#### PROBLEM TO WORK ON
Among the entries below, only the lines from the one with "camera: 25 degrees left, 10 degrees down" through the one with "(419, 370) = (379, 218): none -> black dice" are wanted, reproduced exactly. Pictures are not wanted.

#### RECORDS TO PROCESS

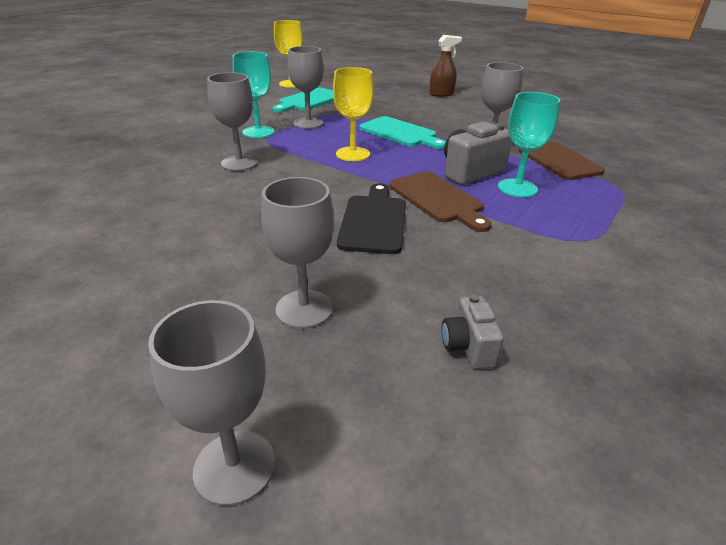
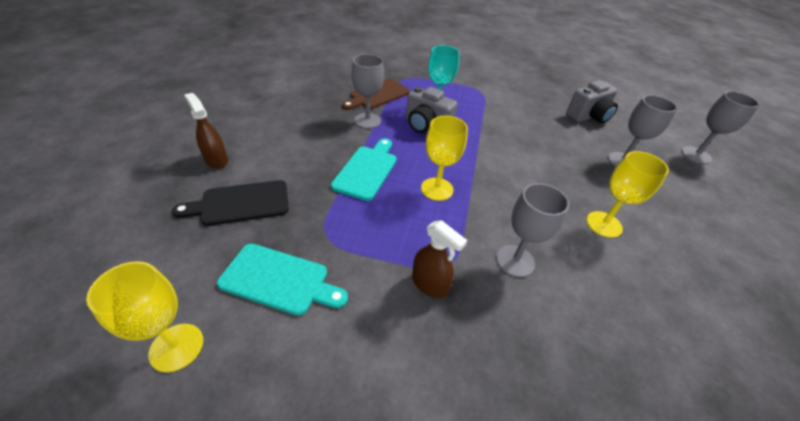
camera: 115 degrees left, 10 degrees up
(220, 223) = (604, 224): none -> yellow goblet
(258, 132) = (430, 284): turquoise goblet -> brown spray bottle
(308, 123) = (375, 247): grey goblet -> none
(374, 221) = (529, 156): black cutting board -> black cutting board (240, 203)
(437, 199) = (478, 136): brown cutting board -> none
(468, 347) = (588, 117): grey camera -> grey camera, size x1.70

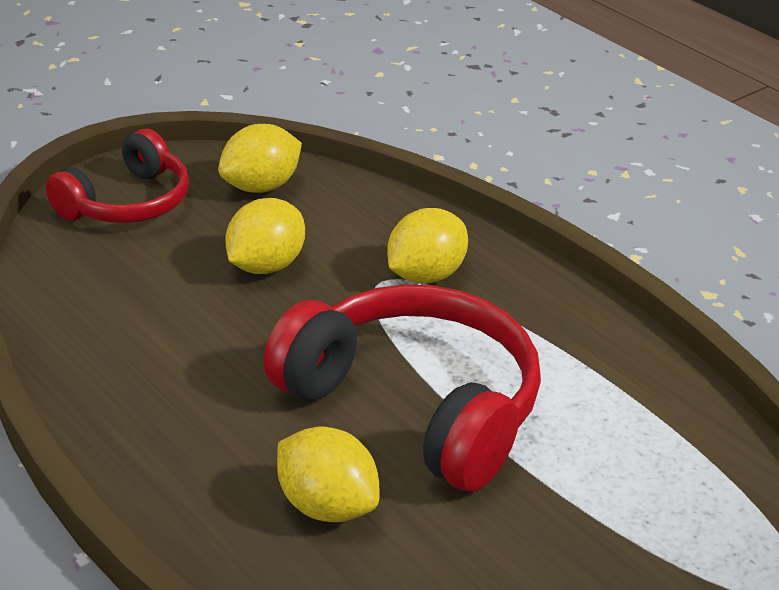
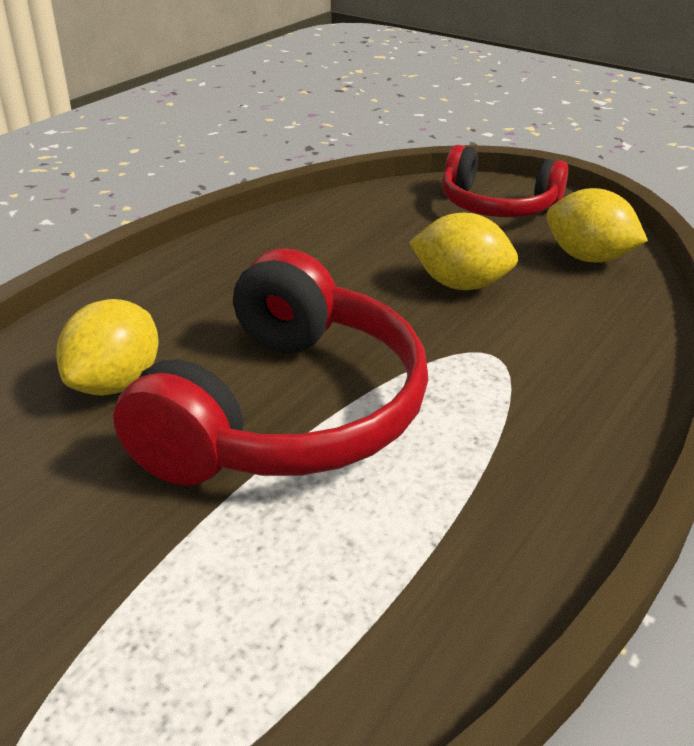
camera: 75 degrees right, 0 degrees up
(425, 276) = (524, 381): yellow lemon -> none

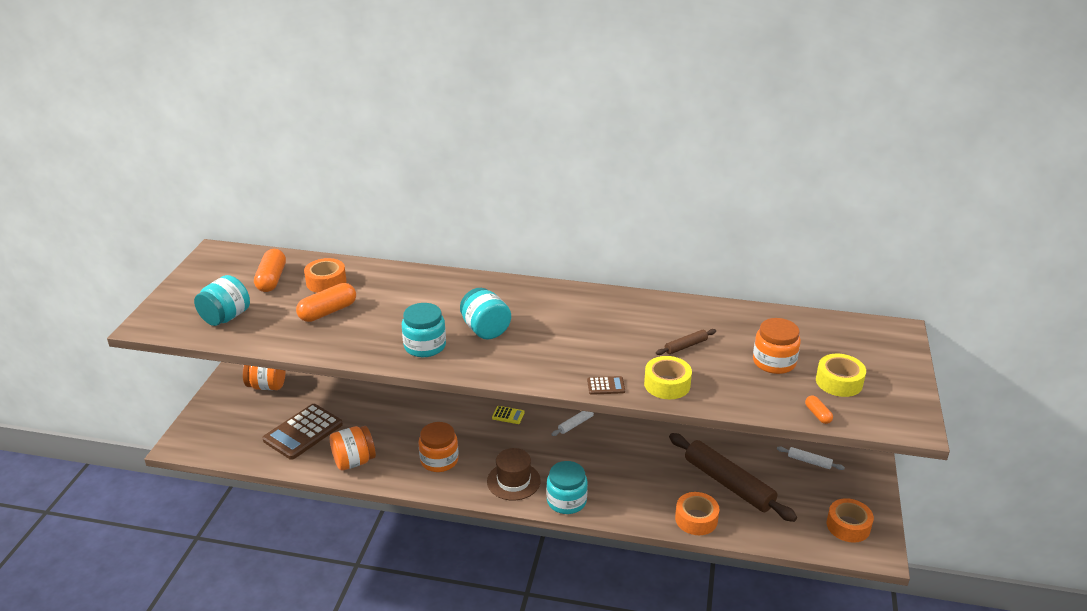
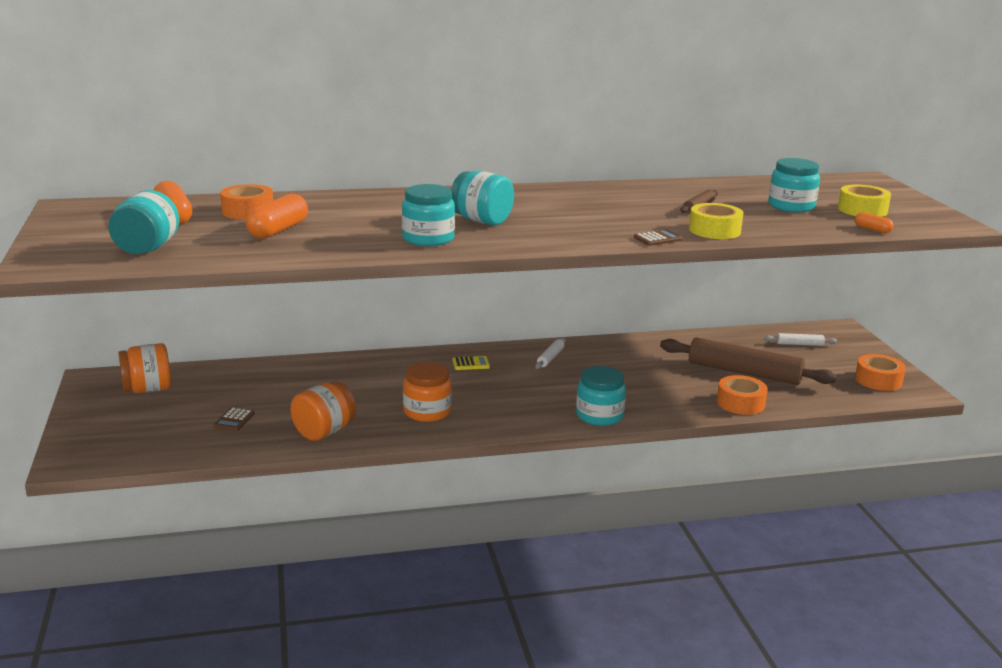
camera: 25 degrees left, 10 degrees down
(303, 432) = (234, 420): brown calculator -> brown calculator, size x0.44
(513, 481) = (527, 412): brown hat -> none
(774, 362) = (791, 206): orange jar -> turquoise jar

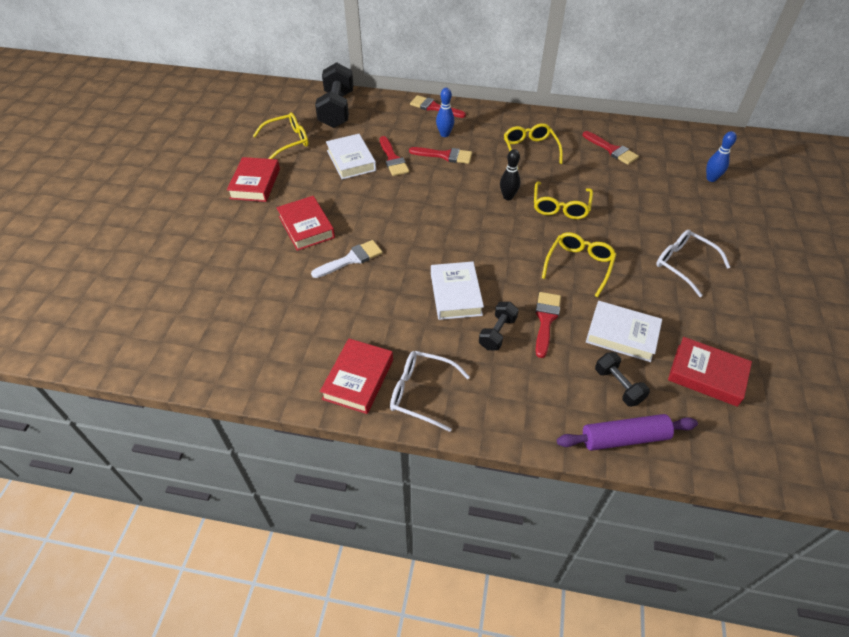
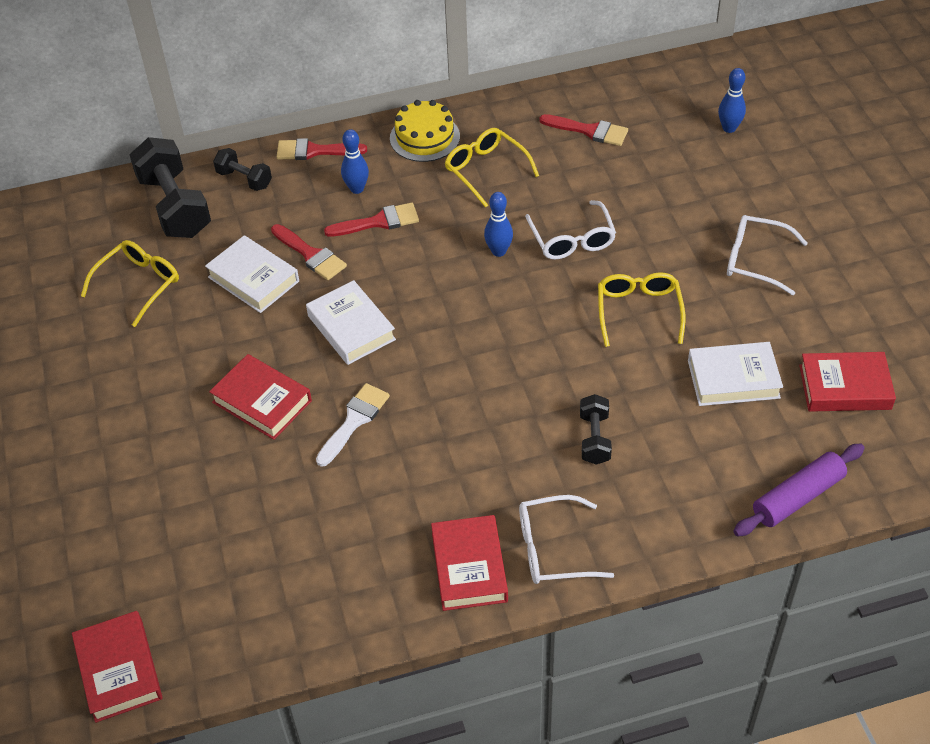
camera: 25 degrees left, 0 degrees up
(255, 183) = (141, 368): red book -> red book (119, 670)
(456, 294) = (516, 411): white book -> white book (351, 328)
(504, 121) = (424, 137): none -> yellow cake
(508, 197) = (498, 251): black bowling pin -> blue bowling pin
(546, 320) = (640, 398): red brush -> none
(560, 207) = (572, 239): yellow glasses -> white glasses
(618, 386) = (761, 441): black dumbbell -> black dumbbell (244, 179)

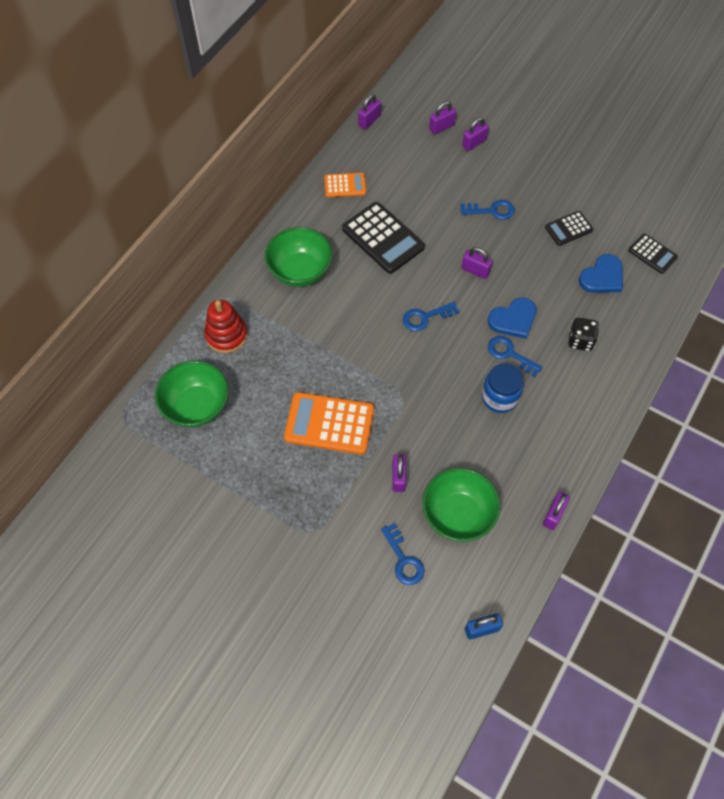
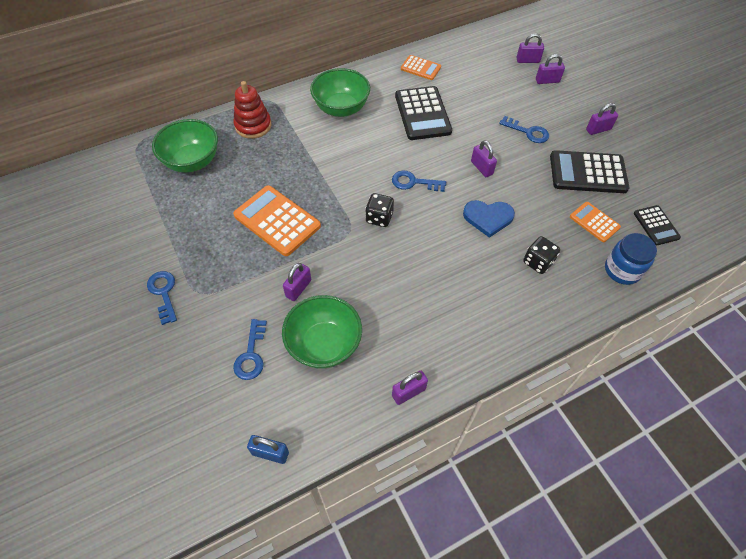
camera: 30 degrees right, 5 degrees down
(369, 121) = (472, 35): purple padlock -> purple padlock (598, 129)
(419, 370) = (379, 218): none -> black dice
(499, 397) = (431, 271): blue jar -> blue jar (622, 270)
(510, 354) = (465, 242): blue key -> blue key (163, 293)
(568, 229) = (588, 173): black calculator -> black calculator, size x1.78
(602, 277) = (594, 222): blue heart -> orange calculator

#### ANSWER TO THE PROBLEM
camera: 25 degrees left, 10 degrees down
(303, 432) = (234, 420): brown calculator -> brown calculator, size x0.44
(513, 481) = (527, 412): brown hat -> none
(774, 362) = (791, 206): orange jar -> turquoise jar

camera: 25 degrees left, 0 degrees up
(255, 183) = (141, 368): red book -> red book (119, 670)
(456, 294) = (516, 411): white book -> white book (351, 328)
(504, 121) = (424, 137): none -> yellow cake
(508, 197) = (498, 251): black bowling pin -> blue bowling pin
(546, 320) = (640, 398): red brush -> none
(560, 207) = (572, 239): yellow glasses -> white glasses
(618, 386) = (761, 441): black dumbbell -> black dumbbell (244, 179)

camera: 30 degrees right, 5 degrees down
(369, 121) = (472, 35): purple padlock -> purple padlock (598, 129)
(419, 370) = (379, 218): none -> black dice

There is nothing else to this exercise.